[MATERIAL FOR THE TASK]
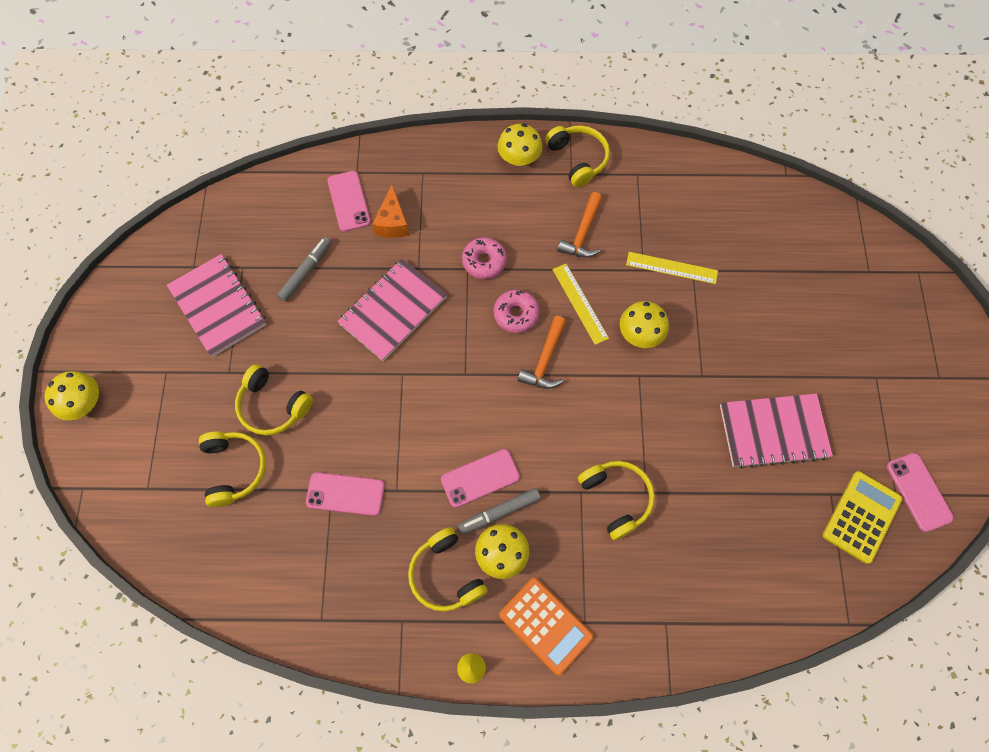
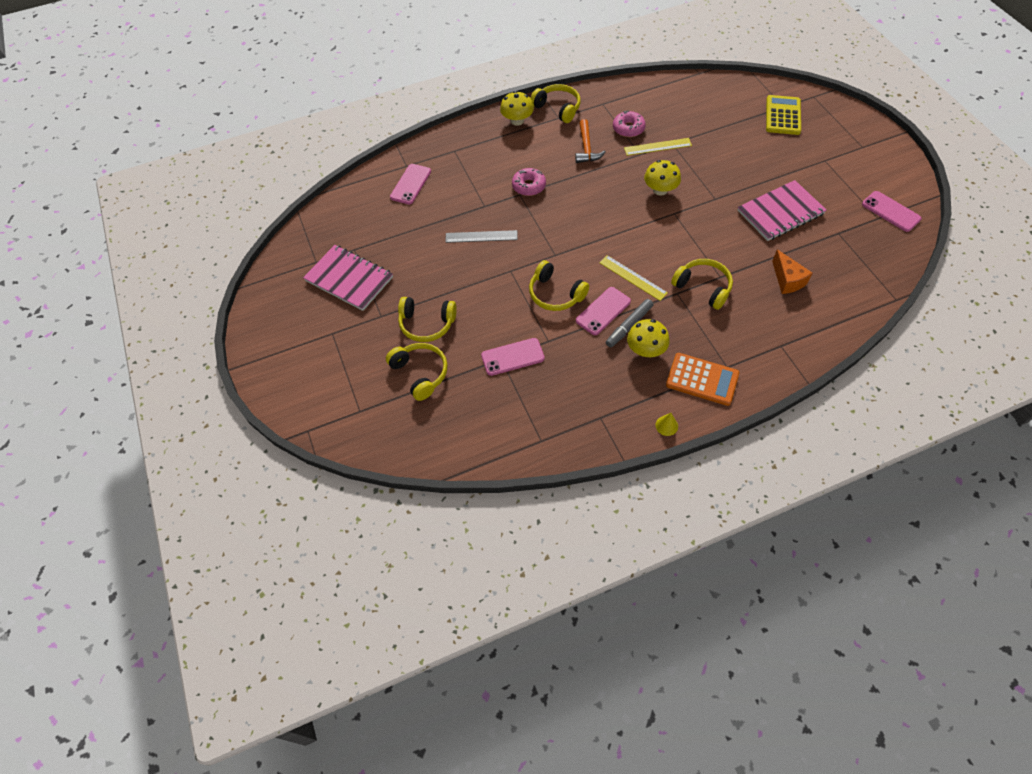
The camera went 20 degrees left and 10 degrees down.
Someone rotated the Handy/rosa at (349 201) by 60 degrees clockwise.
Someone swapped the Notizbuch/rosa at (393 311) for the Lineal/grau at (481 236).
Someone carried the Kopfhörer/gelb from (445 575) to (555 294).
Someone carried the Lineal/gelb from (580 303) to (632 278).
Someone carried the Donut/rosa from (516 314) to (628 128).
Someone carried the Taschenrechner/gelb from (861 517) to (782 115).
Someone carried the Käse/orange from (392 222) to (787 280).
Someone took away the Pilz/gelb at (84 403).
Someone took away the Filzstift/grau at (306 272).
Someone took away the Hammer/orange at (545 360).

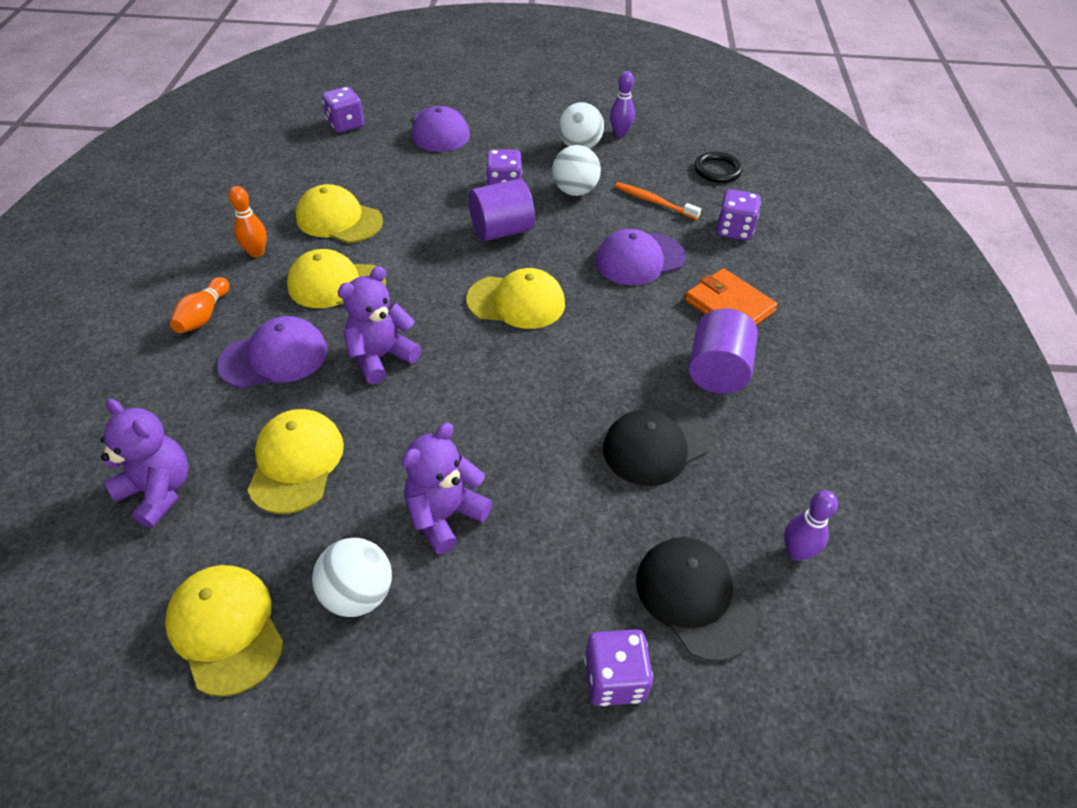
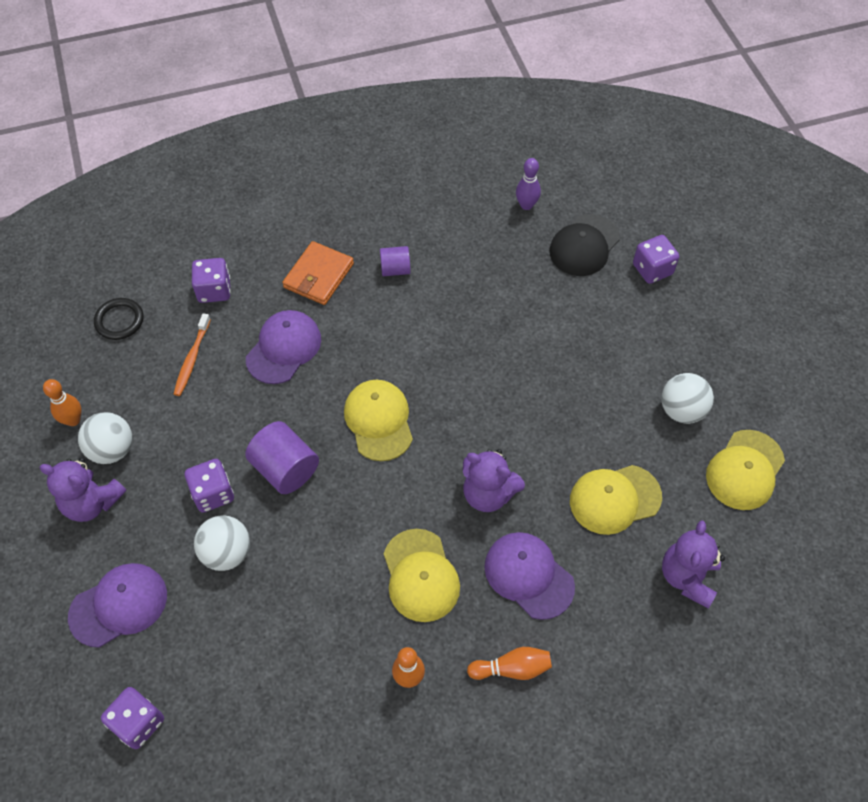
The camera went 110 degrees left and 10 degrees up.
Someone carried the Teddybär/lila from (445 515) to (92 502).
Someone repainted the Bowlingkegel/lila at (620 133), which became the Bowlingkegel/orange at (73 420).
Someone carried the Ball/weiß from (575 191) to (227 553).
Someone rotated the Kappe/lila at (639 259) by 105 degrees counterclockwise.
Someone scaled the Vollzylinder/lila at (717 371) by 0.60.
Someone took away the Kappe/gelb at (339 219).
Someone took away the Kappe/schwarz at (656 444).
[/MATERIAL FOR THE TASK]
[MATERIAL FOR THE TASK]
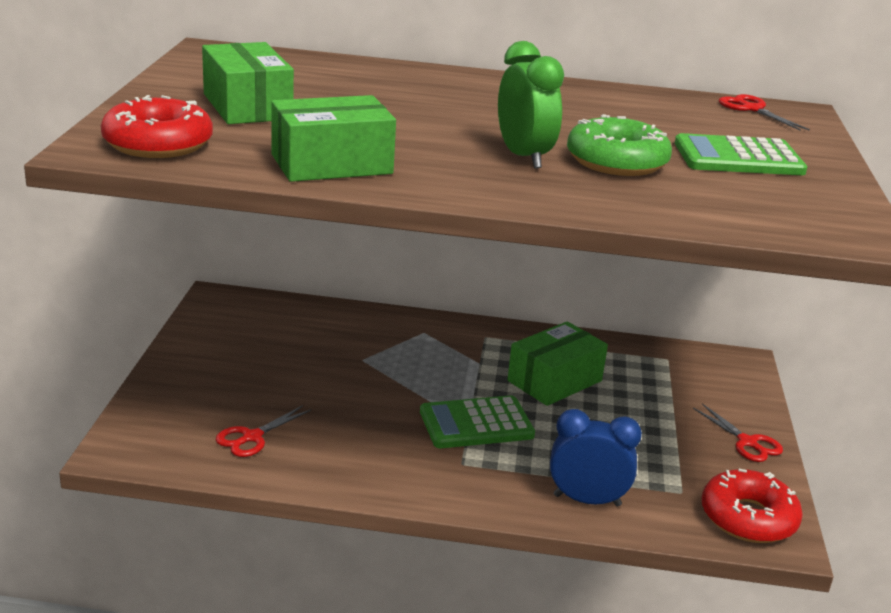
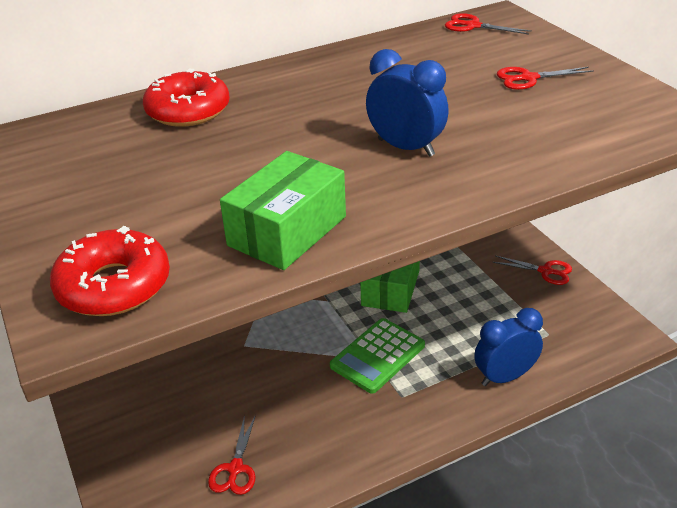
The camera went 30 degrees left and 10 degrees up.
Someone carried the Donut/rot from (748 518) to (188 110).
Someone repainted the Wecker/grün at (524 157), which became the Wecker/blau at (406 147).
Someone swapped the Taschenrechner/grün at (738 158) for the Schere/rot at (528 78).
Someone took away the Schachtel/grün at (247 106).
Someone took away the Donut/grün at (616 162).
[/MATERIAL FOR THE TASK]
• [ABOUT THIS EXERCISE]:
Look through the entries above, and wherever a line holds the word "grau", copy it.

• [WRITTEN SOLUTION]:
Someone swapped the Notizbuch/rosa at (393 311) for the Lineal/grau at (481 236).
Someone took away the Filzstift/grau at (306 272).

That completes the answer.